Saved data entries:
%%
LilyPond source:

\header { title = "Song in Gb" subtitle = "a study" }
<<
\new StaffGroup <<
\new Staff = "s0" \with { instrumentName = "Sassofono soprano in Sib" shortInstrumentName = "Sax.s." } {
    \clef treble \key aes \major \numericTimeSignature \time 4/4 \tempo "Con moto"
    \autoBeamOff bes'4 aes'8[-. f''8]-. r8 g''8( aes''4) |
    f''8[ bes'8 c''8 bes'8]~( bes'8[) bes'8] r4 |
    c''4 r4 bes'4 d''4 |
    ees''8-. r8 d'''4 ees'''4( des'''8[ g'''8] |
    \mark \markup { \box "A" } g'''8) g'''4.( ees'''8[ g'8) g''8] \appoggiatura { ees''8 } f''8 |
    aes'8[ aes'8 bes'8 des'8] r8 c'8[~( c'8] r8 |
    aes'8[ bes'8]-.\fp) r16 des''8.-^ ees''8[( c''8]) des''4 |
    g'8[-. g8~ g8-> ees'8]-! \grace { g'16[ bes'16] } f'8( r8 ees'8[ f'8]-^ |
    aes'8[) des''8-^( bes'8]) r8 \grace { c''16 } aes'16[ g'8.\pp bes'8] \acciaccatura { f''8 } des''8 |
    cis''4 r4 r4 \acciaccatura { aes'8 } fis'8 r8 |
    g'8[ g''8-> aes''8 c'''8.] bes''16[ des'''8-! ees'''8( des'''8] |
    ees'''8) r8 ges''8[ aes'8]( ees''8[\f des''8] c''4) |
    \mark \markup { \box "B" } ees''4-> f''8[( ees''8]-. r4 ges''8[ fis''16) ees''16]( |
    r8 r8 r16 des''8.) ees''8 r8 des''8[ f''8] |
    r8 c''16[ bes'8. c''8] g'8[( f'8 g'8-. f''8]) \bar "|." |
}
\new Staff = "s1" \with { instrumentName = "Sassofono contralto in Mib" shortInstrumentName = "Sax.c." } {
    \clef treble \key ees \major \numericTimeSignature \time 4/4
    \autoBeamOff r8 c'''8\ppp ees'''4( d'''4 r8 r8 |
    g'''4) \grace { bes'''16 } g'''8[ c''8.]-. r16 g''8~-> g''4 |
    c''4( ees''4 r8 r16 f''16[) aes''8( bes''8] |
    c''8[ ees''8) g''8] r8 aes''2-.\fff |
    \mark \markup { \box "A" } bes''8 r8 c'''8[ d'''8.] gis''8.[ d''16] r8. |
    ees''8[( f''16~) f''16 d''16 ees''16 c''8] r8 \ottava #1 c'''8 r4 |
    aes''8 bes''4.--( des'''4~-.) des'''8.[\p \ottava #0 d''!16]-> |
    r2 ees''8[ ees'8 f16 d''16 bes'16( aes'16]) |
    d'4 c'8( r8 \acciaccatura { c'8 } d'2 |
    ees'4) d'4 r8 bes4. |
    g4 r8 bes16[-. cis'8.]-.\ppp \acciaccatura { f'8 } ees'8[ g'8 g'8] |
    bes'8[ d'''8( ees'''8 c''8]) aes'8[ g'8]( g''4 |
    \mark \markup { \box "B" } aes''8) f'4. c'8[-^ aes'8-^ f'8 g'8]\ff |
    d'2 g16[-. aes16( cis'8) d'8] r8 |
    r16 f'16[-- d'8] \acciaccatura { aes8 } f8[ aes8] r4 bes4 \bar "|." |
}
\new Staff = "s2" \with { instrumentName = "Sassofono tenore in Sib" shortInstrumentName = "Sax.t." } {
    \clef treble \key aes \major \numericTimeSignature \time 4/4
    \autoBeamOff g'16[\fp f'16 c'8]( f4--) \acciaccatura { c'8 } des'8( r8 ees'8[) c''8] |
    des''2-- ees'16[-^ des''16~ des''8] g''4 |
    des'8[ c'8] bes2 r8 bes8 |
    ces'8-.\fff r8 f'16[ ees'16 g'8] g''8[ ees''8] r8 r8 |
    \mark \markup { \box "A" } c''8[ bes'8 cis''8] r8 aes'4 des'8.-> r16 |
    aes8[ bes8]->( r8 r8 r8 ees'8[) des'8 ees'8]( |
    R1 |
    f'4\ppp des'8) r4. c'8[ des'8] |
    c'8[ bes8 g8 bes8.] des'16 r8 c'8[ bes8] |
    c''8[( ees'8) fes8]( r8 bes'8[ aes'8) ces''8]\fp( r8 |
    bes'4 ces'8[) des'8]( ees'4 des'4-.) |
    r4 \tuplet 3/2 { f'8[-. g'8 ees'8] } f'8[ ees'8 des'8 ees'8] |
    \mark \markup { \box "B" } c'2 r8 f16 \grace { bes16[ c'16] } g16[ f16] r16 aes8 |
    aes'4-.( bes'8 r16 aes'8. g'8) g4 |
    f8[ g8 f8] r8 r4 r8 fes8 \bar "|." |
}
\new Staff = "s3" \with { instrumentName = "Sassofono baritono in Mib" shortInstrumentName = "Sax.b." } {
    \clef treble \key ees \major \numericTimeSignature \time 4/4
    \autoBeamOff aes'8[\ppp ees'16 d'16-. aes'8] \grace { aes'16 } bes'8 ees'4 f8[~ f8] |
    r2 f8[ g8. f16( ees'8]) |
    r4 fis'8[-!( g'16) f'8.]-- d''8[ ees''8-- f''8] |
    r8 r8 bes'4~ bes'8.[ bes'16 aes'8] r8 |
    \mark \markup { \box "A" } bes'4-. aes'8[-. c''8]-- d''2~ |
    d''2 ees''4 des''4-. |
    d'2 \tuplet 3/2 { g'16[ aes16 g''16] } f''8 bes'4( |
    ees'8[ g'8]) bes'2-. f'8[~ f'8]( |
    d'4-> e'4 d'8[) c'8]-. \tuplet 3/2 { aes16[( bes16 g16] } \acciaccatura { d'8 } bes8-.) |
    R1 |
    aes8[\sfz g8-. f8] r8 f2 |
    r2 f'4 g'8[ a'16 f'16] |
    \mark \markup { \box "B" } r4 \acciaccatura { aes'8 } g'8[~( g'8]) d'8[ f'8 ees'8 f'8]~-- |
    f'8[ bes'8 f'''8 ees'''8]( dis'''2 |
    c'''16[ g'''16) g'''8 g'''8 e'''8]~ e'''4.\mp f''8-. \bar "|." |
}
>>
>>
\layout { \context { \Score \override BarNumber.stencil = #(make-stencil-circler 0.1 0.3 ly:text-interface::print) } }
%%
**Task description**. State how many of the lines above contain the string "major", treating uppercase and lowercase as different. Give only the number.

**Solution below**. 4